Print the data once more, exactly as given. Drop the pictures.

Start of EXERCISE DATA

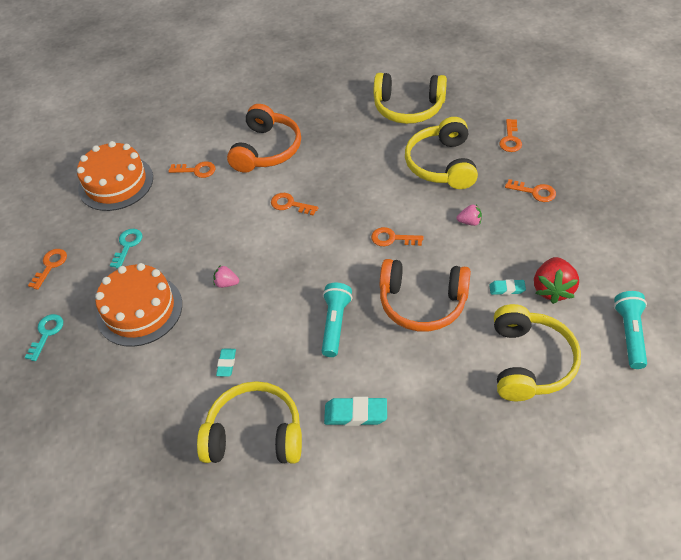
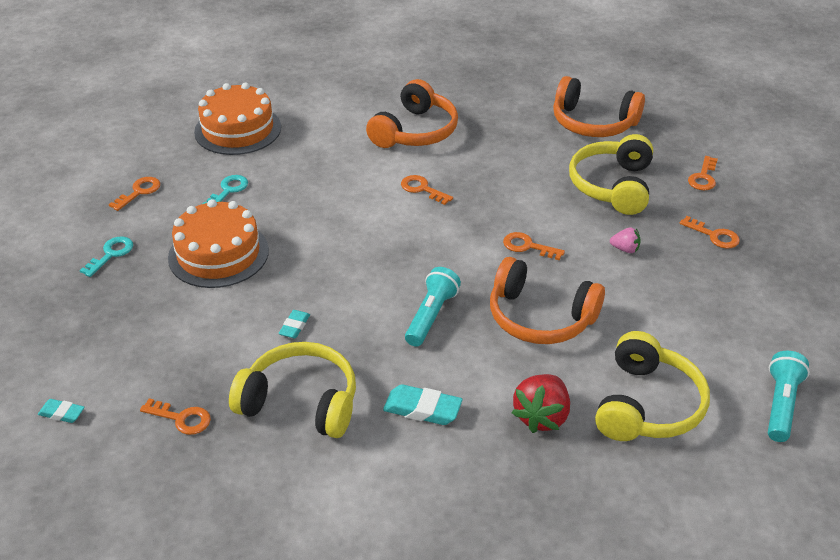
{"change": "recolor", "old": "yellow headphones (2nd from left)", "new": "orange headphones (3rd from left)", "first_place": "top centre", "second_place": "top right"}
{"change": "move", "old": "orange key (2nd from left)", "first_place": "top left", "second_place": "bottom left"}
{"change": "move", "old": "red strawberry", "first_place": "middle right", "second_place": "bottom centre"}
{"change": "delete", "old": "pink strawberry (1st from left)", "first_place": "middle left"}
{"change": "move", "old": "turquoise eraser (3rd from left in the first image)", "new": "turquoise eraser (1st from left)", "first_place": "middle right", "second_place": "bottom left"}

End of EXERCISE DATA

» **WRITTEN RESPONSE**
{"change": "recolor", "old": "yellow headphones (2nd from left)", "new": "orange headphones (3rd from left)", "first_place": "top centre", "second_place": "top right"}
{"change": "move", "old": "orange key (2nd from left)", "first_place": "top left", "second_place": "bottom left"}
{"change": "move", "old": "red strawberry", "first_place": "middle right", "second_place": "bottom centre"}
{"change": "delete", "old": "pink strawberry (1st from left)", "first_place": "middle left"}
{"change": "move", "old": "turquoise eraser (3rd from left in the first image)", "new": "turquoise eraser (1st from left)", "first_place": "middle right", "second_place": "bottom left"}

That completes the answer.